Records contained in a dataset
◇ ◇ ◇ ◇

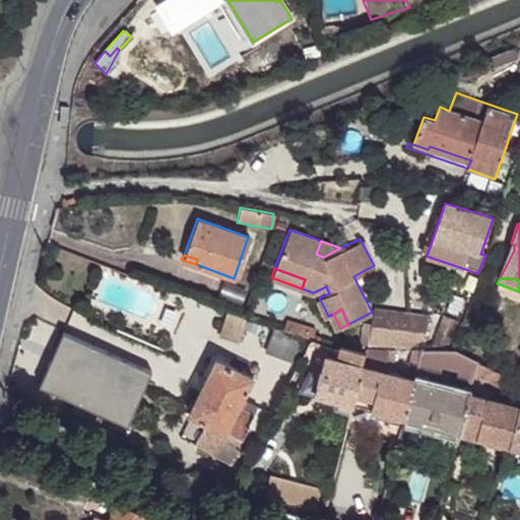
[(372,346),(380,346),(388,346),(412,347),(426,341),(429,315),(376,309),(373,330),(373,337),(365,336),(364,343),(372,343),(372,346)]
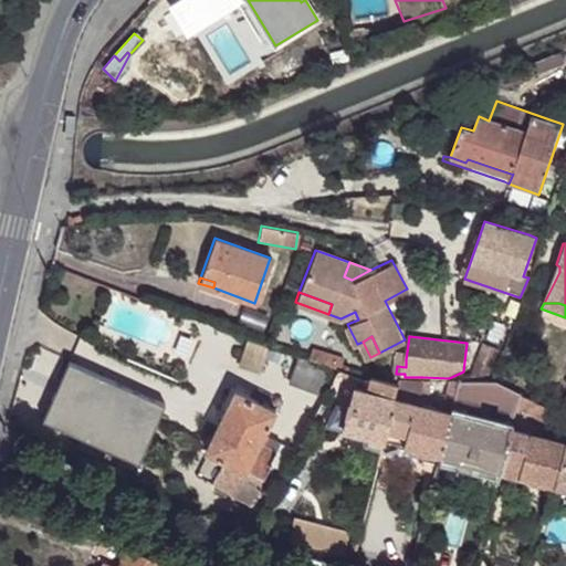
[(489,376),(498,350),(484,345),(474,370),(489,376)]
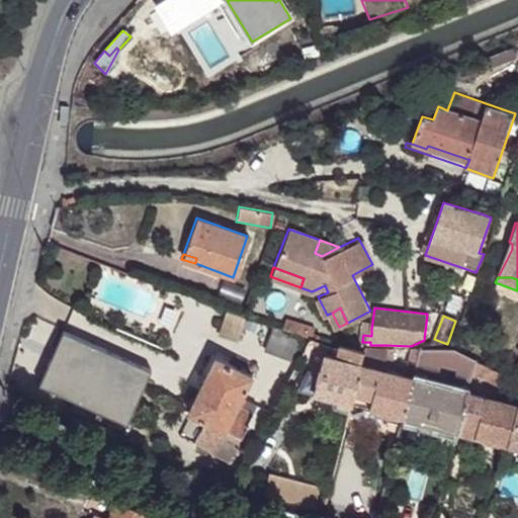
[(311,325),(283,317),(280,325),(308,335),(311,325)]
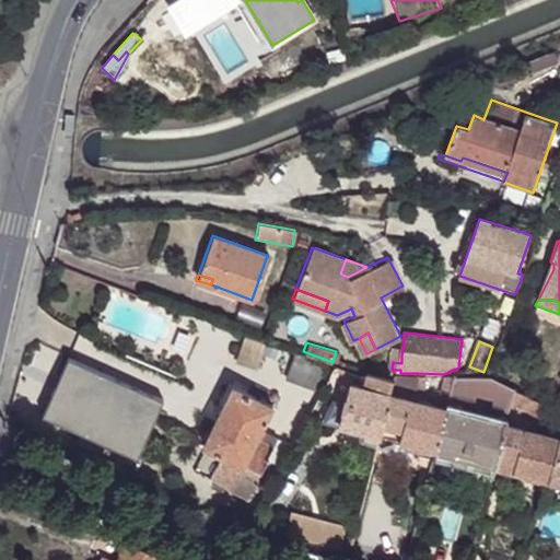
[(293,351),(284,377),(317,389),(326,363),(293,351)]
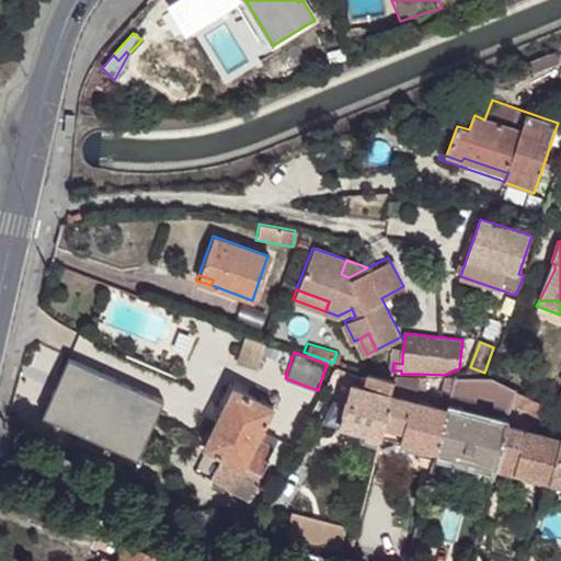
[(402,364),(402,356),(395,355),(393,363),(402,364)]
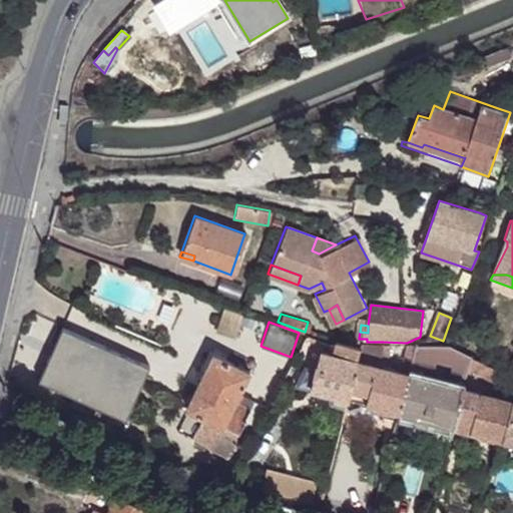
[(149,367),(62,327),(39,380),(76,397),(71,406),(89,414),(93,405),(110,412),(104,427),(120,434),(149,367)]
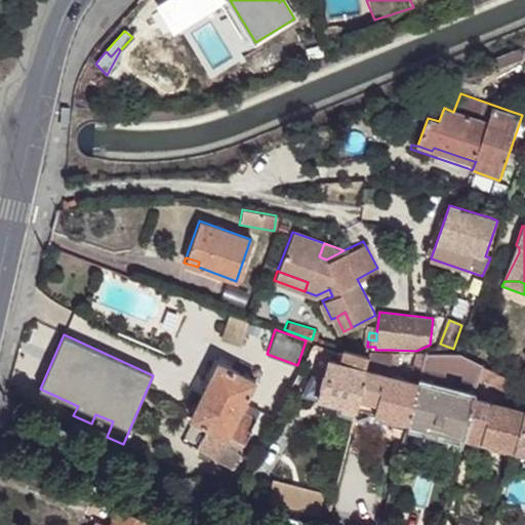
[(369,354),(366,368),(386,373),(387,368),(391,368),(392,350),(384,350),(375,350),(370,350),(369,354)]
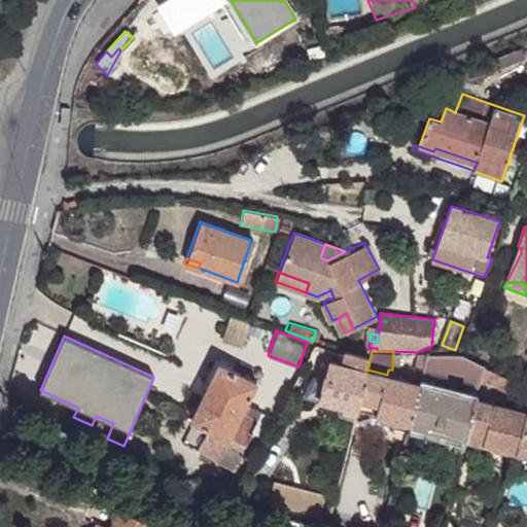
[(424,364),(427,352),(418,352),(412,382),(419,384),(424,364)]
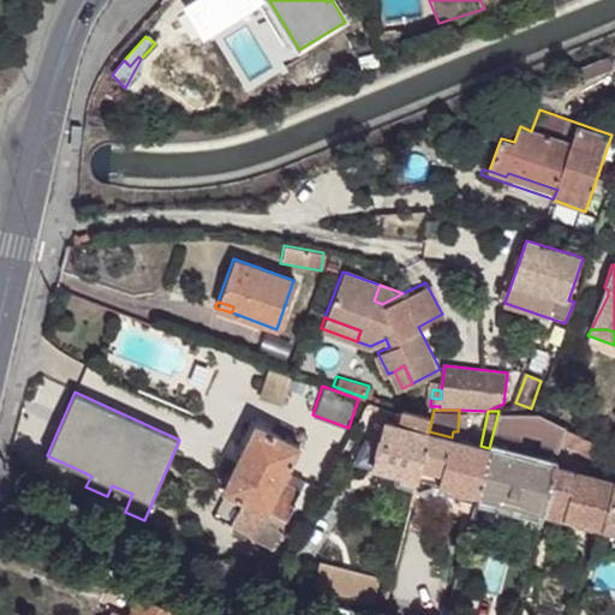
[(513,411),(499,411),(495,425),(532,427),(536,412),(530,411),(513,411)]
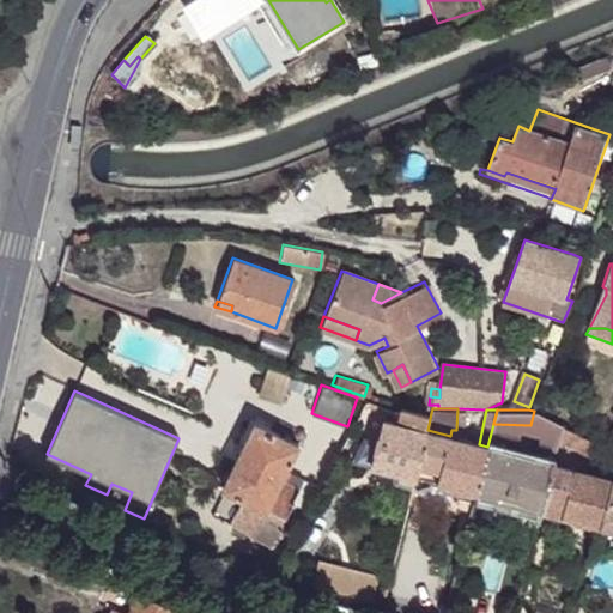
[(551,463),(560,441),(568,428),(534,411),(530,425),(528,431),(551,438),(541,461),(551,463)]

◇ ◇ ◇ ◇

* [TASK INSTRUCTIONS]
Every entry above needs to be duplicated precisely, and none of the pictures should appear.

* [ANSWER TO THIS PROBLEM]
[(372,346),(380,346),(388,346),(412,347),(426,341),(429,315),(376,309),(373,330),(373,337),(365,336),(364,343),(372,343),(372,346)]
[(489,376),(498,350),(484,345),(474,370),(489,376)]
[(311,325),(283,317),(280,325),(308,335),(311,325)]
[(293,351),(284,377),(317,389),(326,363),(293,351)]
[(402,364),(402,356),(395,355),(393,363),(402,364)]
[(149,367),(62,327),(39,380),(76,397),(71,406),(89,414),(93,405),(110,412),(104,427),(120,434),(149,367)]
[(369,354),(366,368),(386,373),(387,368),(391,368),(392,350),(384,350),(375,350),(370,350),(369,354)]
[(424,364),(427,352),(418,352),(412,382),(419,384),(424,364)]
[(513,411),(499,411),(495,425),(532,427),(536,412),(530,411),(513,411)]
[(551,463),(560,441),(568,428),(534,411),(530,425),(528,431),(551,438),(541,461),(551,463)]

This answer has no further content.